Would you transcribe word for word every line from the one containing "rotated: EbonySoapPump (425" to the end of the data, both ends included, and leave out the rest?

(Stored records)
☆ ☆ ☆ ☆

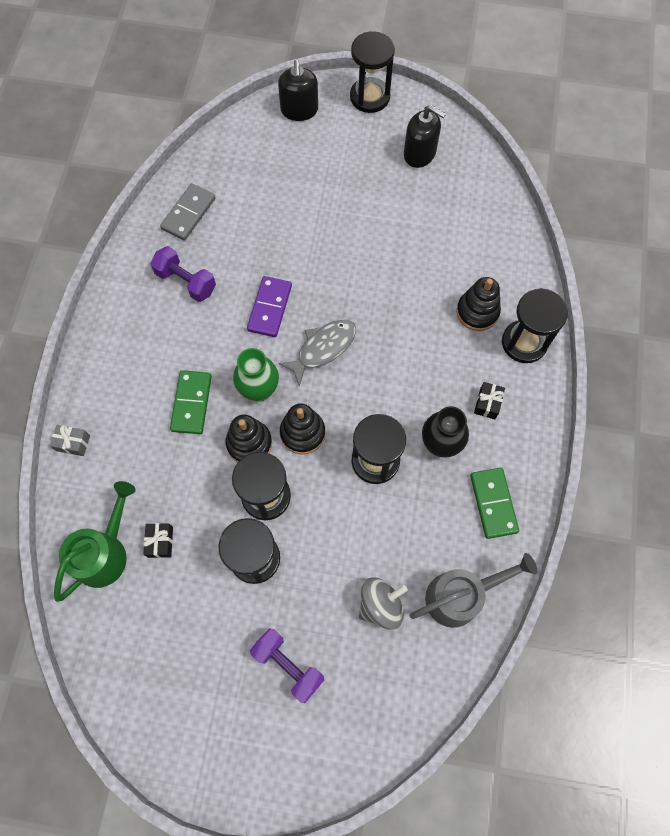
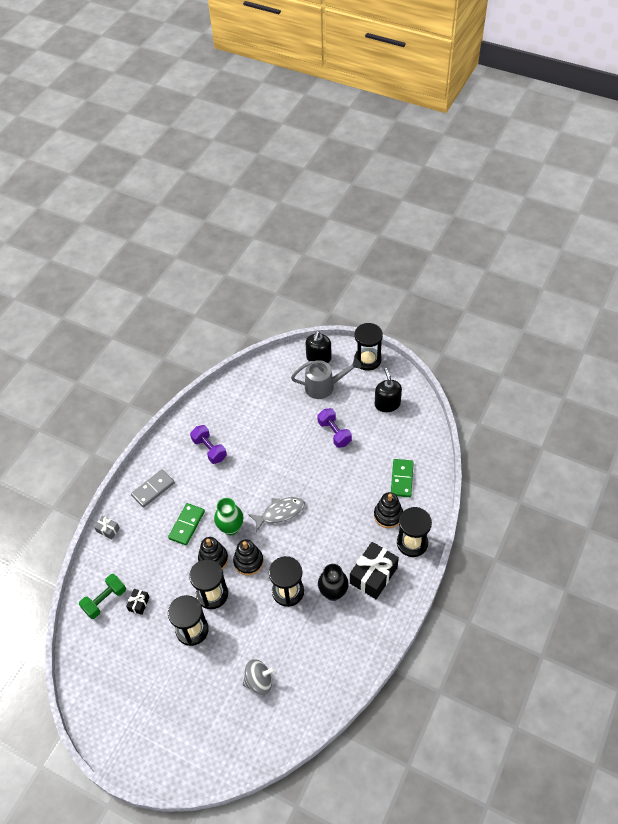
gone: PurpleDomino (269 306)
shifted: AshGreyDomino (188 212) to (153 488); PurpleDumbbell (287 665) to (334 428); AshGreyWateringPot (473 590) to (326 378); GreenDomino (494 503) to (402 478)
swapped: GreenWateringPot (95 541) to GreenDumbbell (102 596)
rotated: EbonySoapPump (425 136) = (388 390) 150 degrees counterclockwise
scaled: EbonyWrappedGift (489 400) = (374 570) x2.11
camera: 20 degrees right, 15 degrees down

☆ ☆ ☆ ☆

- [WRITTEN ANSWER]:
rotated: EbonySoapPump (425 136) = (388 390) 150 degrees counterclockwise
scaled: EbonyWrappedGift (489 400) = (374 570) x2.11
camera: 20 degrees right, 15 degrees down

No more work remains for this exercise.